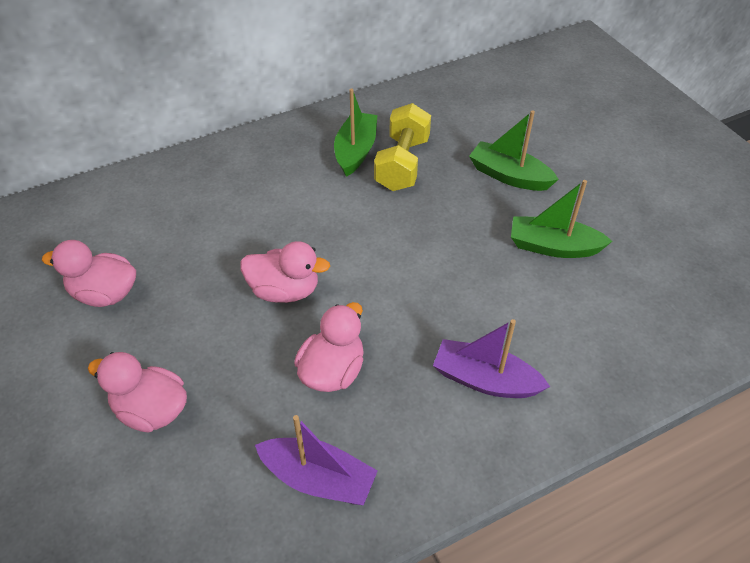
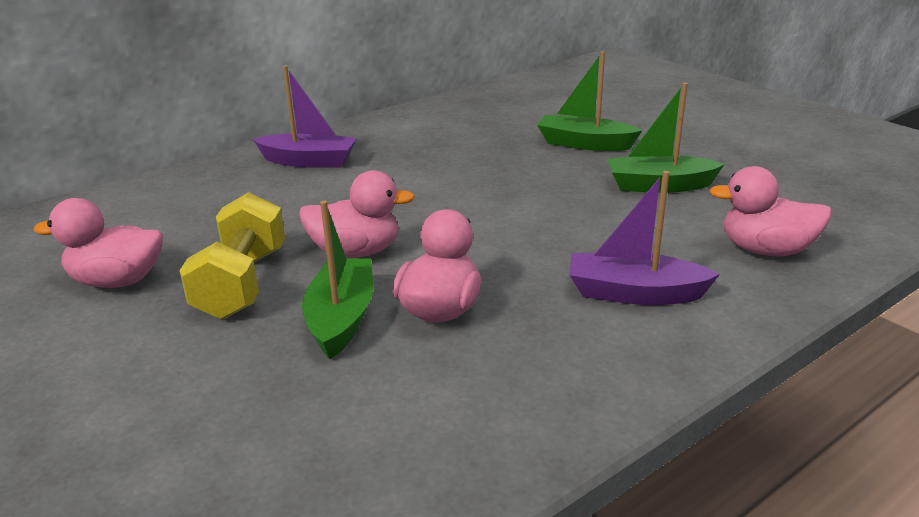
camera: 10 degrees left, 20 degrees down
(151, 410) = (201, 377): pink duck -> pink duck (765, 250)
(318, 479) = (457, 410): purple boat -> purple boat (309, 161)
(356, 151) = (406, 144): green boat -> green boat (341, 318)
(402, 164) = (462, 147): yellow dumbbell -> yellow dumbbell (242, 283)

**Prompt:** Give the data again exactly as written, with all pictures left out.

**Result of this task:**
camera: 10 degrees left, 20 degrees down
(151, 410) = (201, 377): pink duck -> pink duck (765, 250)
(318, 479) = (457, 410): purple boat -> purple boat (309, 161)
(356, 151) = (406, 144): green boat -> green boat (341, 318)
(402, 164) = (462, 147): yellow dumbbell -> yellow dumbbell (242, 283)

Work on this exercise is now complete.